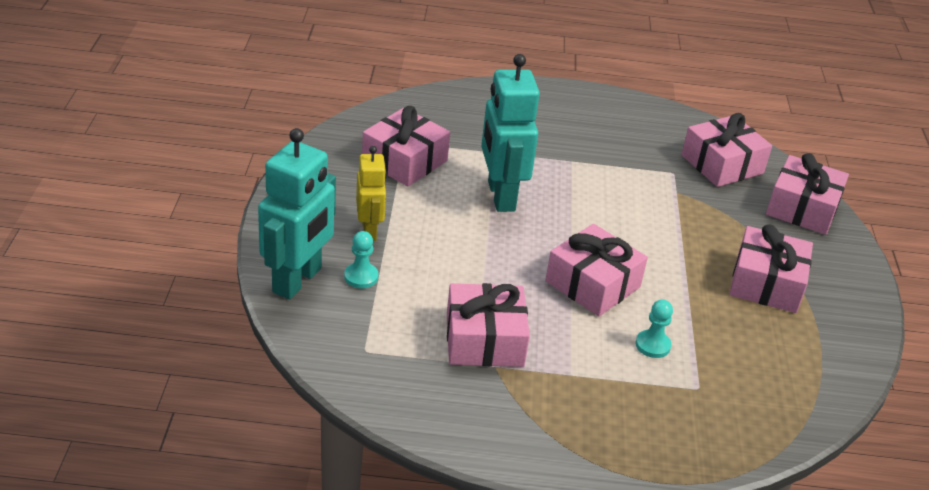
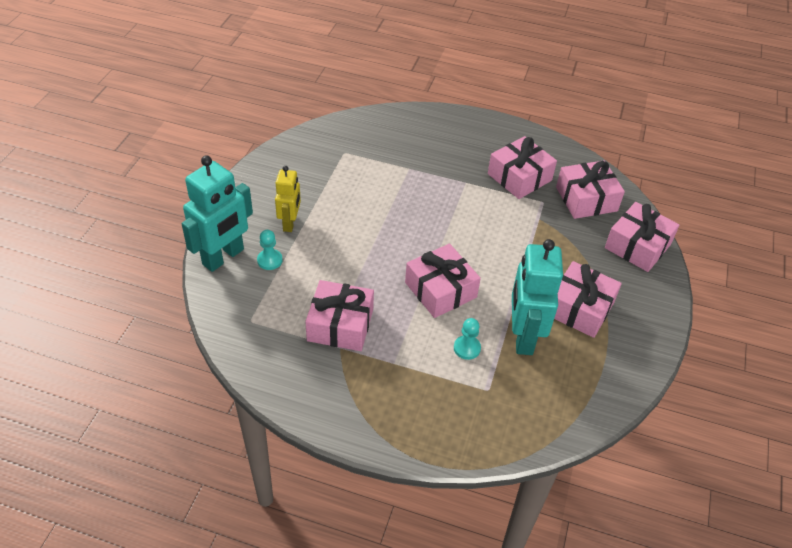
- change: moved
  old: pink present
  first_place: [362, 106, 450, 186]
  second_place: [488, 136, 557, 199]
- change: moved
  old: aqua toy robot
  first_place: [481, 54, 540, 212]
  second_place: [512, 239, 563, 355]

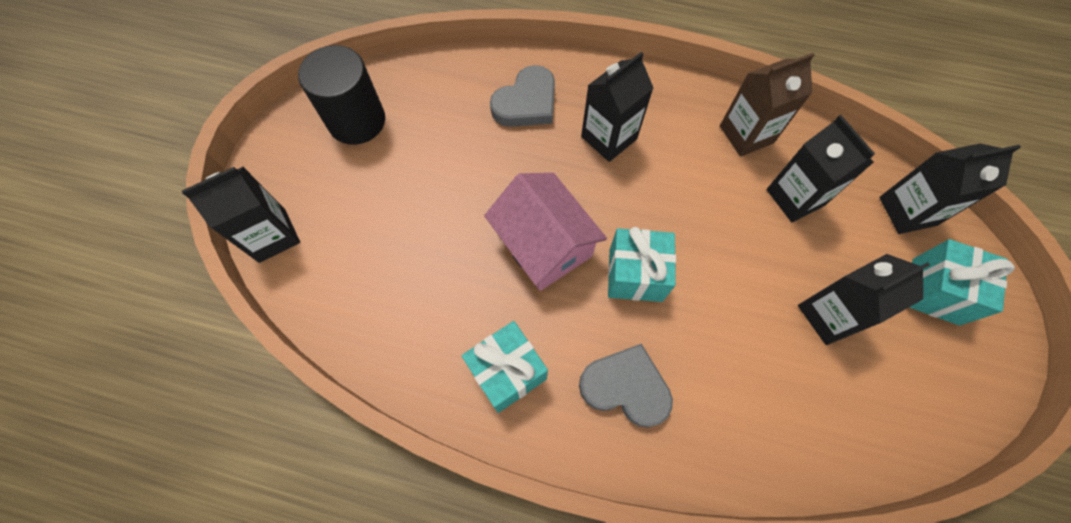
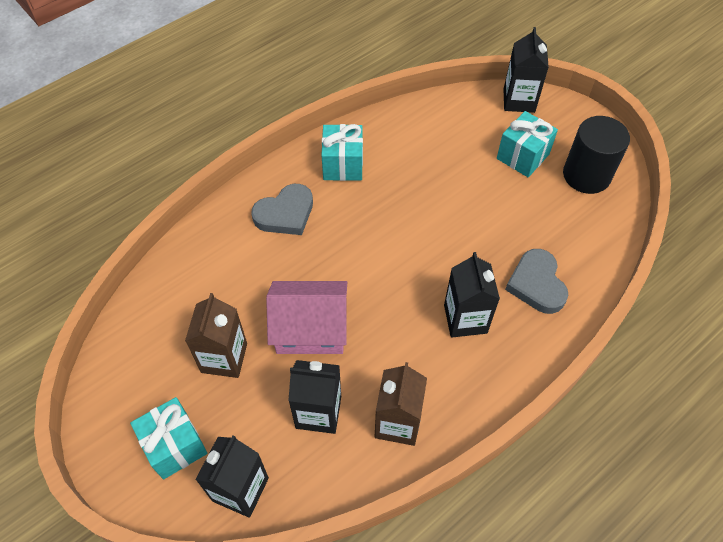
- change: moved
  old: pink house
  first_place: [484, 173, 607, 291]
  second_place: [266, 281, 347, 354]
- change: moved
  old: aqua present
  first_place: [608, 227, 676, 302]
  second_place: [497, 111, 558, 177]
- change: recoloured
  old: ebony milk carton
  new: dark brown milk carton
  first_place: [798, 254, 930, 345]
  second_place: [185, 293, 247, 378]

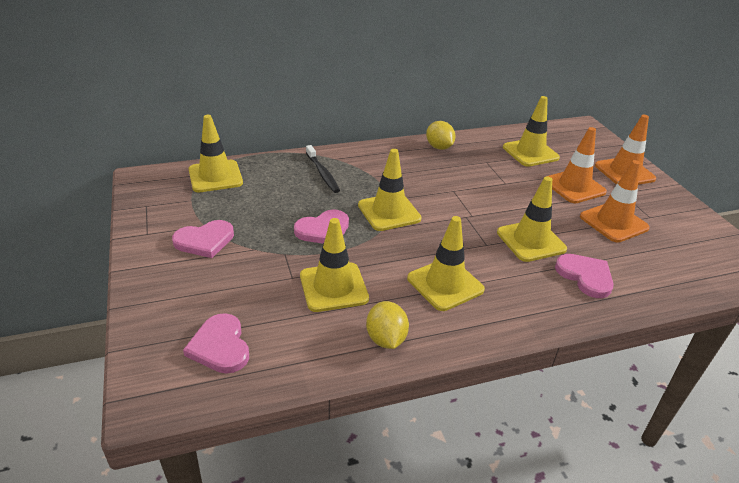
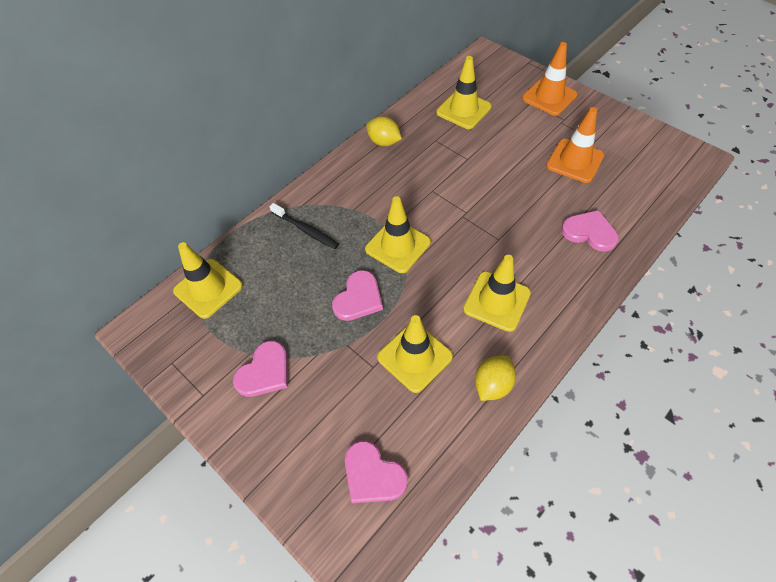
- change: removed
  old: bright yellow road cone
  first_place: [497, 176, 567, 262]
- change: removed
  old: bright orange road cone
  first_place: [548, 127, 607, 203]
- change: turned
  old: bright yellow lemon
  first_place: [366, 301, 409, 349]
  second_place: [475, 356, 516, 401]
  degrees: 75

══════════

The records must come back exactly, with their pictures removed.

> _Solution to the problem_:
- change: moved
  old: pink present
  first_place: [362, 106, 450, 186]
  second_place: [488, 136, 557, 199]
- change: moved
  old: aqua toy robot
  first_place: [481, 54, 540, 212]
  second_place: [512, 239, 563, 355]

- change: moved
  old: pink house
  first_place: [484, 173, 607, 291]
  second_place: [266, 281, 347, 354]
- change: moved
  old: aqua present
  first_place: [608, 227, 676, 302]
  second_place: [497, 111, 558, 177]
- change: recoloured
  old: ebony milk carton
  new: dark brown milk carton
  first_place: [798, 254, 930, 345]
  second_place: [185, 293, 247, 378]

- change: removed
  old: bright yellow road cone
  first_place: [497, 176, 567, 262]
- change: removed
  old: bright orange road cone
  first_place: [548, 127, 607, 203]
- change: turned
  old: bright yellow lemon
  first_place: [366, 301, 409, 349]
  second_place: [475, 356, 516, 401]
  degrees: 75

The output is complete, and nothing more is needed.